• **Exercise details**
Everything from the line containing "black star: (596, 390) -> (225, 218), moved" to the close of the records below should be output exactly, line by line, with no other lines given.

• **Excerpted records**
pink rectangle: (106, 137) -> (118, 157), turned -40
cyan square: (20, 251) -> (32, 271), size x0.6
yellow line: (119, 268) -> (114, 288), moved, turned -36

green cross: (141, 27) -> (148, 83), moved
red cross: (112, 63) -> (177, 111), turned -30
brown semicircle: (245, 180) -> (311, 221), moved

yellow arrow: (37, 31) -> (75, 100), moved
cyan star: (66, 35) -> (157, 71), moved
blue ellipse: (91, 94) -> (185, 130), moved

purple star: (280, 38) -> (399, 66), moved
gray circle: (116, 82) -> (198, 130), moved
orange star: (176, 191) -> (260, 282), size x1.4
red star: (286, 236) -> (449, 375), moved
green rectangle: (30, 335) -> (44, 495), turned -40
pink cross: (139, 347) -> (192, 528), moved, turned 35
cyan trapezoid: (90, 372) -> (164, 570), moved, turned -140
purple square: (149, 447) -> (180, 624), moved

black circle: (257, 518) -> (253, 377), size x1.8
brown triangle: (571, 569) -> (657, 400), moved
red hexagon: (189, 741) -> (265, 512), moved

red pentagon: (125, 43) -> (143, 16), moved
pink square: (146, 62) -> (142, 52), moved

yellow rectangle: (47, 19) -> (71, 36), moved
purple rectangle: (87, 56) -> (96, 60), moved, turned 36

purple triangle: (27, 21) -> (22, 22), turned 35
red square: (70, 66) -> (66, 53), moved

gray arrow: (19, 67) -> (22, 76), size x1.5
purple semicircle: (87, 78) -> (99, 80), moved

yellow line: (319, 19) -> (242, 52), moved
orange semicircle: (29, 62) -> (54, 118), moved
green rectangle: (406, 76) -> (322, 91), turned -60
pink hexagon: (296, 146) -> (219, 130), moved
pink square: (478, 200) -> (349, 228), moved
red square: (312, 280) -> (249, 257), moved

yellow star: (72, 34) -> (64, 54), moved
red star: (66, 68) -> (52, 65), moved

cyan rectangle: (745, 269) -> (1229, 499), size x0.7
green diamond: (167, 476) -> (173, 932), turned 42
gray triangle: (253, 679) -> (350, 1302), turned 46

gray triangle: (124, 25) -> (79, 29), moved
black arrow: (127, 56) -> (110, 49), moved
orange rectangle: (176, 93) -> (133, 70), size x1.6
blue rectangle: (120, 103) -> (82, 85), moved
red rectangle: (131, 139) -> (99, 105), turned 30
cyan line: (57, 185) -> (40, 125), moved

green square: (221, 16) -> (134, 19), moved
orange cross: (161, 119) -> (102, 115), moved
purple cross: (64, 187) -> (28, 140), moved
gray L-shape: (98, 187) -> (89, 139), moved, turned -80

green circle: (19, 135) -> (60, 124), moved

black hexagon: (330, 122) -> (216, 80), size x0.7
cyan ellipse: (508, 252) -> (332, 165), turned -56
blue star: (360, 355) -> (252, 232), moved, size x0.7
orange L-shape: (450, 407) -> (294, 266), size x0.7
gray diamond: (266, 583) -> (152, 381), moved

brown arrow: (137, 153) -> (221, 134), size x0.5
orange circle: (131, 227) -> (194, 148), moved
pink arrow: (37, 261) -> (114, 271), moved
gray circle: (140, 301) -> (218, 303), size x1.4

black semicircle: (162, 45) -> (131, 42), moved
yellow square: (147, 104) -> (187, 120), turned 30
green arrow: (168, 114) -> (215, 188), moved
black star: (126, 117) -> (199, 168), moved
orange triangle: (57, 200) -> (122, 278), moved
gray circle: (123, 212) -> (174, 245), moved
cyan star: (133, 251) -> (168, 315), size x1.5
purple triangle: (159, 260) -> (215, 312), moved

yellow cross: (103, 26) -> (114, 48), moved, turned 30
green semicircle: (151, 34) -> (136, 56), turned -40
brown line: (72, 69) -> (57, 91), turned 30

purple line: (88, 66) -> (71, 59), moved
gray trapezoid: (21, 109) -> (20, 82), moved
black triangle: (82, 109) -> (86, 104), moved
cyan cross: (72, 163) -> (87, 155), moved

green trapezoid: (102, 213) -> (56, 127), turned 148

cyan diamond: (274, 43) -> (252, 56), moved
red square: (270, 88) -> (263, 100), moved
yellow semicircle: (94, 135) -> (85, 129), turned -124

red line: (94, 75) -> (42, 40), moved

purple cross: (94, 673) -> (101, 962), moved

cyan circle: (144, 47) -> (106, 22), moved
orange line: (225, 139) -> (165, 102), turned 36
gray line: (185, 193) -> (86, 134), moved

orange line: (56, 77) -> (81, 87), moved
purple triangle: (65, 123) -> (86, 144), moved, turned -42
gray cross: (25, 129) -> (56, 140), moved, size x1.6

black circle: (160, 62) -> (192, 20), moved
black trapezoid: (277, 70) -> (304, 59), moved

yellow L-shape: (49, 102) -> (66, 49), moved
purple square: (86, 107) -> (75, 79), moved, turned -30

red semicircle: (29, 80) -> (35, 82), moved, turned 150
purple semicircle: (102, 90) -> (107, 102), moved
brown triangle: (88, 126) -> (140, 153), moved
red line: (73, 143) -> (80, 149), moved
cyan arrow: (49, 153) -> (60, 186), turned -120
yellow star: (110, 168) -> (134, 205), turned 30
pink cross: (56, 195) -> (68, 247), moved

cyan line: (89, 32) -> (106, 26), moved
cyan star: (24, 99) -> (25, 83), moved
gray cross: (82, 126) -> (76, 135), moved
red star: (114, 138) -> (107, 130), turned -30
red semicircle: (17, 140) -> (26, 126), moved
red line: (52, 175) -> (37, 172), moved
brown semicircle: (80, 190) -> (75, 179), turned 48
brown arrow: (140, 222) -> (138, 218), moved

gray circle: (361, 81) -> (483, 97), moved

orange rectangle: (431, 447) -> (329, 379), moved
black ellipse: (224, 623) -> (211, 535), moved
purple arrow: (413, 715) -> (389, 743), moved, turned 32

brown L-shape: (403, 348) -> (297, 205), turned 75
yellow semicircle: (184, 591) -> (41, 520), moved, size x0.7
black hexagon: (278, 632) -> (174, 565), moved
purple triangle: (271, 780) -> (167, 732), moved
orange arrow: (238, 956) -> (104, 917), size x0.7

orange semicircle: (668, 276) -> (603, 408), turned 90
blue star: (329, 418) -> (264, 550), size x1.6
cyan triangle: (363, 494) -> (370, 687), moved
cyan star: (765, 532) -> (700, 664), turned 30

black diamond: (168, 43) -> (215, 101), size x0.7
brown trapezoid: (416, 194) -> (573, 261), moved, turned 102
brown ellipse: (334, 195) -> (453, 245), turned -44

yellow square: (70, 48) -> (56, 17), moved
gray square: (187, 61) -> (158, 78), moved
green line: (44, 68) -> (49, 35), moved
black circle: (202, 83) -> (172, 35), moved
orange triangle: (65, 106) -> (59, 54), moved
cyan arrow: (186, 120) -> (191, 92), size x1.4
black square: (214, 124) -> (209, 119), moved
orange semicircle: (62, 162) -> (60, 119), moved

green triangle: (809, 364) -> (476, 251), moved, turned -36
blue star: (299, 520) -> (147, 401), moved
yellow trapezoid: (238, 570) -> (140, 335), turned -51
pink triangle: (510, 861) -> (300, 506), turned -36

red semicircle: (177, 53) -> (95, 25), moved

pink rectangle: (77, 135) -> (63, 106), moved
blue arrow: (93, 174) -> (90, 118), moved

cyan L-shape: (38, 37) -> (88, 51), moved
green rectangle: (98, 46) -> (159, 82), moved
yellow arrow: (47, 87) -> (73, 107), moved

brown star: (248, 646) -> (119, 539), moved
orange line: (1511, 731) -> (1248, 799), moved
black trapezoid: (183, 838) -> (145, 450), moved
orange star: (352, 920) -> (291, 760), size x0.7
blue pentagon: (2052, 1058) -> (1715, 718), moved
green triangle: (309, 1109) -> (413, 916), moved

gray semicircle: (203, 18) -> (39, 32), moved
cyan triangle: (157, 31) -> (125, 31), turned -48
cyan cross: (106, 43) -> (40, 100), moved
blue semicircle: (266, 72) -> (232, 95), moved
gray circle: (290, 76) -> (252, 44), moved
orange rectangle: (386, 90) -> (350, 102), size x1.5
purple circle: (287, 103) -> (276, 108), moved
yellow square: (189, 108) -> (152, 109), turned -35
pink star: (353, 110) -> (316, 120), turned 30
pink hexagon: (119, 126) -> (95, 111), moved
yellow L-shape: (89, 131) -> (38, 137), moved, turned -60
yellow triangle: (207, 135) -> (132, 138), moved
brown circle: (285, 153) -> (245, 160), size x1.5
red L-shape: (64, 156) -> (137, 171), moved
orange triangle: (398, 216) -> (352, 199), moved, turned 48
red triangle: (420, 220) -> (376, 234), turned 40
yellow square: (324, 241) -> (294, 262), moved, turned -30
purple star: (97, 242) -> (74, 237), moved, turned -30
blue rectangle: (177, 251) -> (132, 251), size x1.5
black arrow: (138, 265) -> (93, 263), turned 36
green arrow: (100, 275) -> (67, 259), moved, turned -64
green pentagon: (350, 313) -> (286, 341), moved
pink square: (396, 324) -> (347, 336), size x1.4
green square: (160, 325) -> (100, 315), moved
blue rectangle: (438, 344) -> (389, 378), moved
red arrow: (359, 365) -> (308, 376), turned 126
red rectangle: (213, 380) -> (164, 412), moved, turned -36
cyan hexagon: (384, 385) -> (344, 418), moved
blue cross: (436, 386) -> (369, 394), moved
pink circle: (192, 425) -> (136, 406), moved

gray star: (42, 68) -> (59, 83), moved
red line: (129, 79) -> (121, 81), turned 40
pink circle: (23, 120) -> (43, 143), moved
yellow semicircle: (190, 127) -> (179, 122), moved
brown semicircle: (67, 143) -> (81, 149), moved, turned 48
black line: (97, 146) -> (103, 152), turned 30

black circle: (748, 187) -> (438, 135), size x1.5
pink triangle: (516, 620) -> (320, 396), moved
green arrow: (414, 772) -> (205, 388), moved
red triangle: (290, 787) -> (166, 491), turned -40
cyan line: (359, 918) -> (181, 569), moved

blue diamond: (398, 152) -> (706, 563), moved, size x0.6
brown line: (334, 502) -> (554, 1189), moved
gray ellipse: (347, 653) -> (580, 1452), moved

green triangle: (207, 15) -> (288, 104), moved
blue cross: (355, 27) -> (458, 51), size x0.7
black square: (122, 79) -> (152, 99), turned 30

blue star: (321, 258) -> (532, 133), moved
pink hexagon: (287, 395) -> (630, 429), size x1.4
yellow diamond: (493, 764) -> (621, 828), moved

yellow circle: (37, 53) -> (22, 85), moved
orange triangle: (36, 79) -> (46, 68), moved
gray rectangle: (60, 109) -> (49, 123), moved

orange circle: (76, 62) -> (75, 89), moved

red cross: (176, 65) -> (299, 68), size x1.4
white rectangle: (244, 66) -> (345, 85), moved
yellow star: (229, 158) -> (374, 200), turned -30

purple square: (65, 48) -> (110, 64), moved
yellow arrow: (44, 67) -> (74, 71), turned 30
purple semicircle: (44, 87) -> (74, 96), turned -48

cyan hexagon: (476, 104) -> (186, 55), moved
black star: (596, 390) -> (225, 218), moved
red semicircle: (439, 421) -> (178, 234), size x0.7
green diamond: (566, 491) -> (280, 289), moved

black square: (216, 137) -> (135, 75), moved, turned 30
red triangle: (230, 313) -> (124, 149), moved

• **Written solution**
black star: (596, 390) -> (225, 218), moved
red semicircle: (439, 421) -> (178, 234), size x0.7
green diamond: (566, 491) -> (280, 289), moved

black square: (216, 137) -> (135, 75), moved, turned 30
red triangle: (230, 313) -> (124, 149), moved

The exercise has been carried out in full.